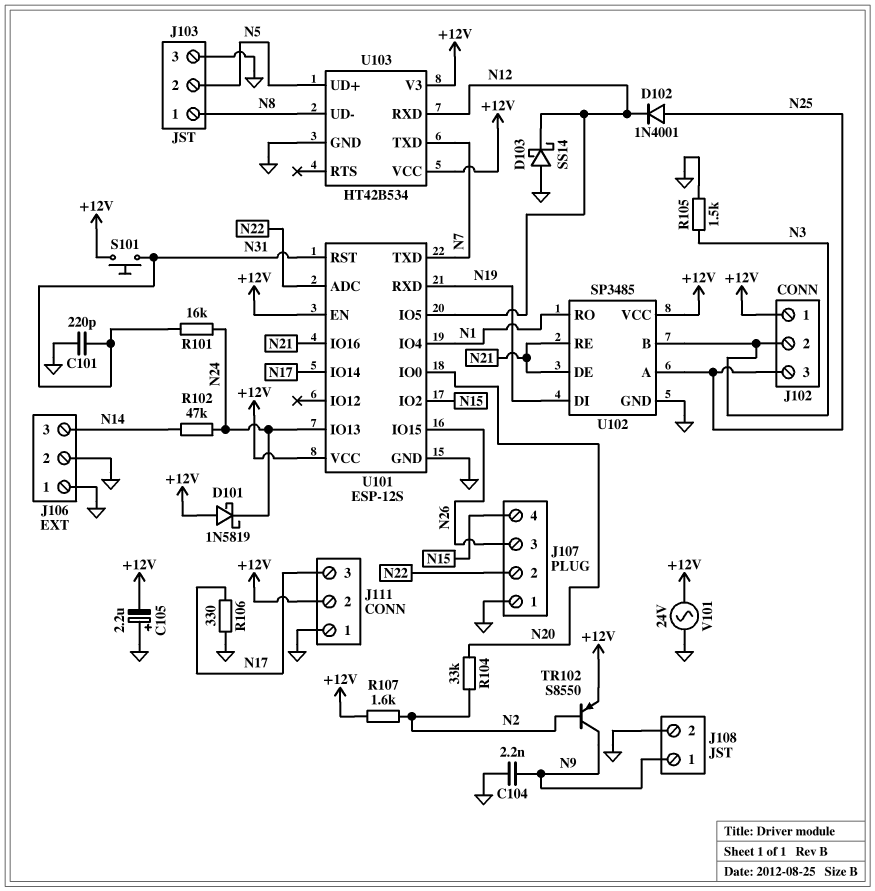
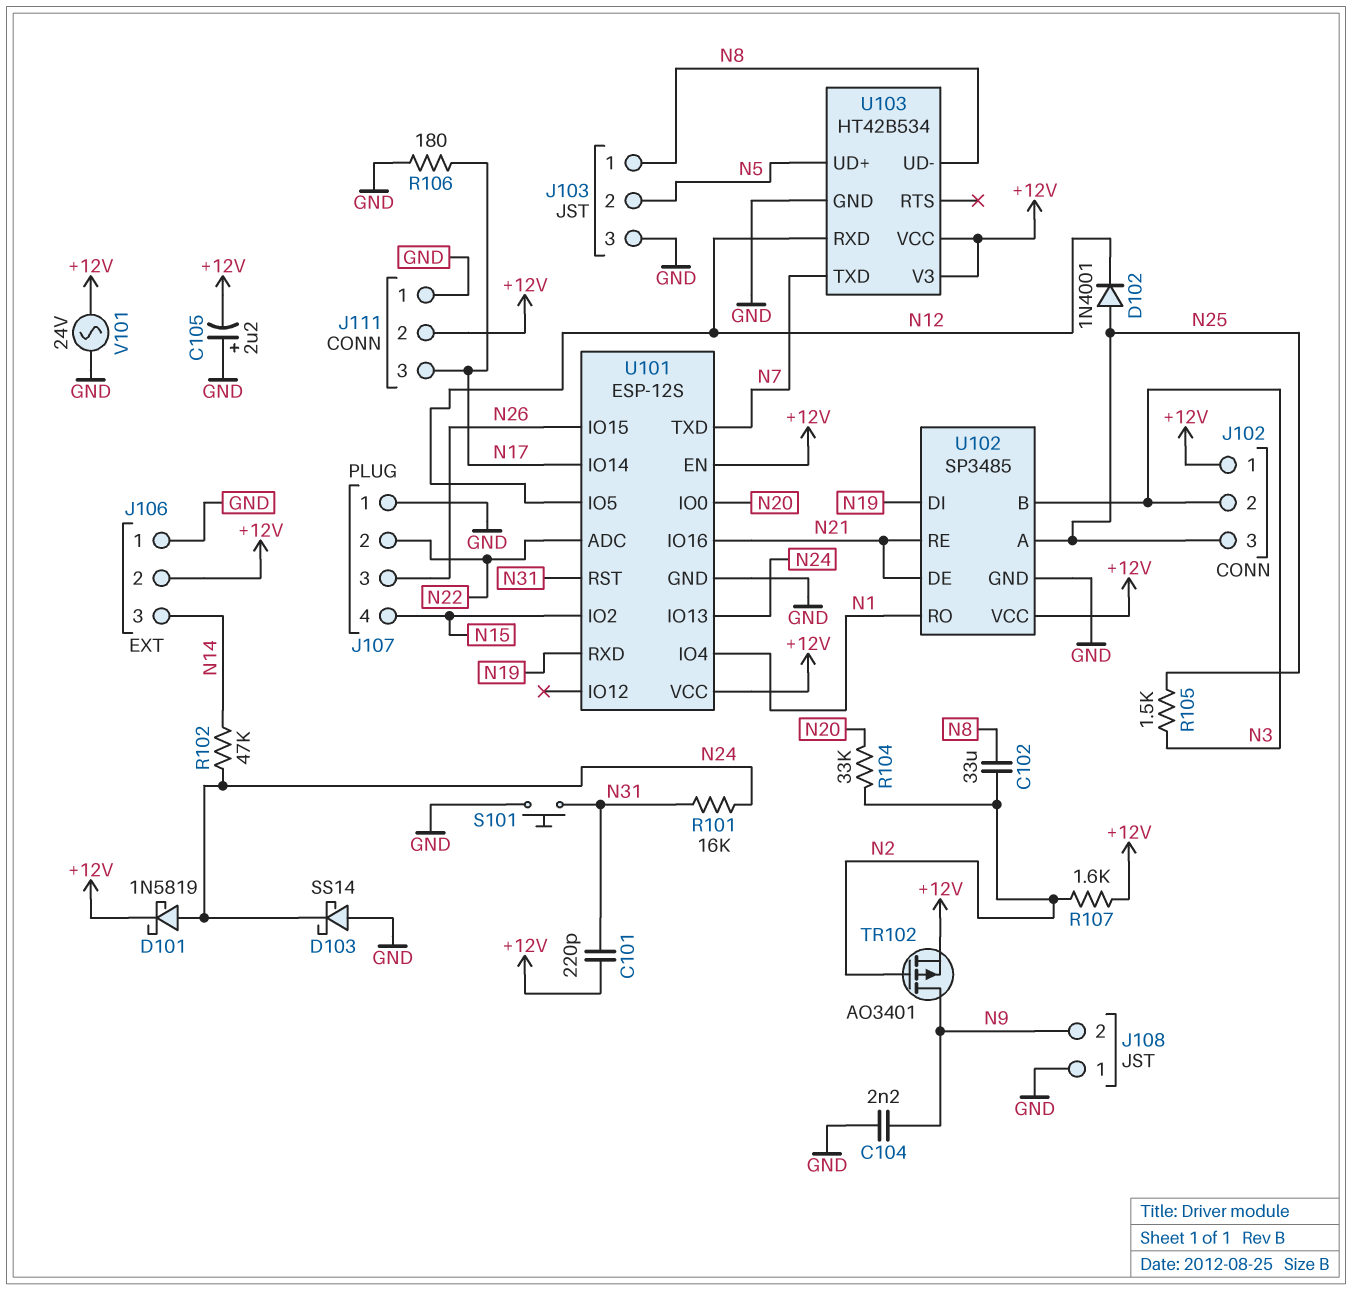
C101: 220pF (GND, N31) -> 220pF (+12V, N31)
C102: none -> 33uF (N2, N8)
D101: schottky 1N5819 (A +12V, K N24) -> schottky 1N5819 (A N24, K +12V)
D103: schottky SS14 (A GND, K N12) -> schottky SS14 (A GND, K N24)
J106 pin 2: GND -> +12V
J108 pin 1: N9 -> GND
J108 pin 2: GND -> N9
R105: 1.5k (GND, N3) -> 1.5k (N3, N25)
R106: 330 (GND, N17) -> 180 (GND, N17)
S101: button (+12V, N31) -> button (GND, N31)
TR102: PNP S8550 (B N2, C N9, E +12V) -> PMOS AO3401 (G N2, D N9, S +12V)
○ ○ ○ ○ ○
Assigned task
Each entry should appear again exactly as written, pictures excluded.

Answer for this exercise
C101: 220pF (GND, N31) -> 220pF (+12V, N31)
C102: none -> 33uF (N2, N8)
D101: schottky 1N5819 (A +12V, K N24) -> schottky 1N5819 (A N24, K +12V)
D103: schottky SS14 (A GND, K N12) -> schottky SS14 (A GND, K N24)
J106 pin 2: GND -> +12V
J108 pin 1: N9 -> GND
J108 pin 2: GND -> N9
R105: 1.5k (GND, N3) -> 1.5k (N3, N25)
R106: 330 (GND, N17) -> 180 (GND, N17)
S101: button (+12V, N31) -> button (GND, N31)
TR102: PNP S8550 (B N2, C N9, E +12V) -> PMOS AO3401 (G N2, D N9, S +12V)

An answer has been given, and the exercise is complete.